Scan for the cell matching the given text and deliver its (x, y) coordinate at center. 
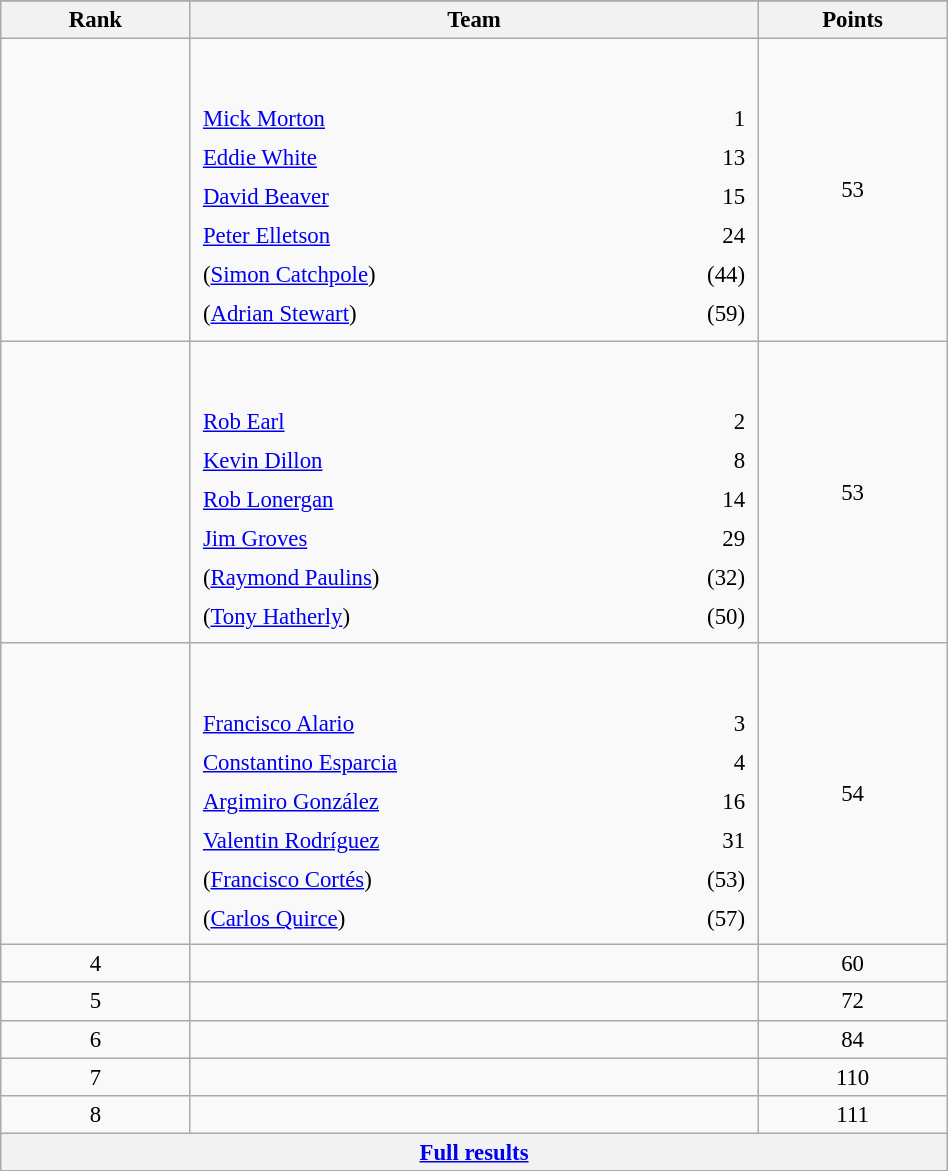
(50) (694, 616)
(44) (694, 275)
Francisco Alario (420, 723)
(53) (698, 880)
5 (96, 1002)
Francisco Alario 3 Constantino Esparcia 4 Argimiro González 16 Valentin Rodríguez 31 (Francisco Cortés) (53) (Carlos Quirce) (57) (474, 794)
111 (852, 1114)
1 (694, 119)
7 (96, 1077)
14 (694, 499)
(Francisco Cortés) (420, 880)
2 (694, 421)
6 (96, 1039)
54 (852, 794)
16 (698, 801)
110 (852, 1077)
Jim Groves (416, 538)
Full results (474, 1152)
(Simon Catchpole) (416, 275)
Rob Earl (416, 421)
Rank (96, 20)
24 (694, 236)
Constantino Esparcia (420, 762)
Valentin Rodríguez (420, 840)
Mick Morton 1 Eddie White 13 David Beaver 15 Peter Elletson 24 (Simon Catchpole) (44) (Adrian Stewart) (59) (474, 190)
Eddie White (416, 158)
72 (852, 1002)
(32) (694, 577)
Team (474, 20)
84 (852, 1039)
Points (852, 20)
David Beaver (416, 197)
60 (852, 964)
Mick Morton (416, 119)
Peter Elletson (416, 236)
(Adrian Stewart) (416, 314)
Argimiro González (420, 801)
15 (694, 197)
(57) (698, 919)
Rob Lonergan (416, 499)
(Carlos Quirce) (420, 919)
(59) (694, 314)
(Raymond Paulins) (416, 577)
(Tony Hatherly) (416, 616)
Kevin Dillon (416, 460)
31 (698, 840)
13 (694, 158)
Rob Earl 2 Kevin Dillon 8 Rob Lonergan 14 Jim Groves 29 (Raymond Paulins) (32) (Tony Hatherly) (50) (474, 492)
3 (698, 723)
29 (694, 538)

* **할 일**
위 항목을 모두 빈 줄 없이 번호 목록으로 옮겨 적으세요. 그림은 빼고 적으세요.

* **작업 결과**
1. Scan for the cell matching the given text and deliver its (x, y) coordinate at center. 
2. (50) (694, 616)
3. (44) (694, 275)
4. Francisco Alario (420, 723)
5. (53) (698, 880)
6. 5 (96, 1002)
7. Francisco Alario 3 Constantino Esparcia 4 Argimiro González 16 Valentin Rodríguez 31 (Francisco Cortés) (53) (Carlos Quirce) (57) (474, 794)
8. 111 (852, 1114)
9. 1 (694, 119)
10. 7 (96, 1077)
11. 14 (694, 499)
12. (Francisco Cortés) (420, 880)
13. 2 (694, 421)
14. 6 (96, 1039)
15. 54 (852, 794)
16. 16 (698, 801)
17. 110 (852, 1077)
18. Jim Groves (416, 538)
19. Full results (474, 1152)
20. (Simon Catchpole) (416, 275)
21. Rob Earl (416, 421)
22. Rank (96, 20)
23. 24 (694, 236)
24. Constantino Esparcia (420, 762)
25. Valentin Rodríguez (420, 840)
26. Mick Morton 1 Eddie White 13 David Beaver 15 Peter Elletson 24 (Simon Catchpole) (44) (Adrian Stewart) (59) (474, 190)
27. Eddie White (416, 158)
28. 72 (852, 1002)
29. (32) (694, 577)
30. Team (474, 20)
31. 84 (852, 1039)
32. Points (852, 20)
33. David Beaver (416, 197)
34. 60 (852, 964)
35. Mick Morton (416, 119)
36. Peter Elletson (416, 236)
37. (Adrian Stewart) (416, 314)
38. Argimiro González (420, 801)
39. 15 (694, 197)
40. (57) (698, 919)
41. Rob Lonergan (416, 499)
42. (Carlos Quirce) (420, 919)
43. (59) (694, 314)
44. (Raymond Paulins) (416, 577)
45. (Tony Hatherly) (416, 616)
46. Kevin Dillon (416, 460)
47. 31 (698, 840)
48. 13 (694, 158)
49. Rob Earl 2 Kevin Dillon 8 Rob Lonergan 14 Jim Groves 29 (Raymond Paulins) (32) (Tony Hatherly) (50) (474, 492)
50. 3 (698, 723)
51. 29 (694, 538)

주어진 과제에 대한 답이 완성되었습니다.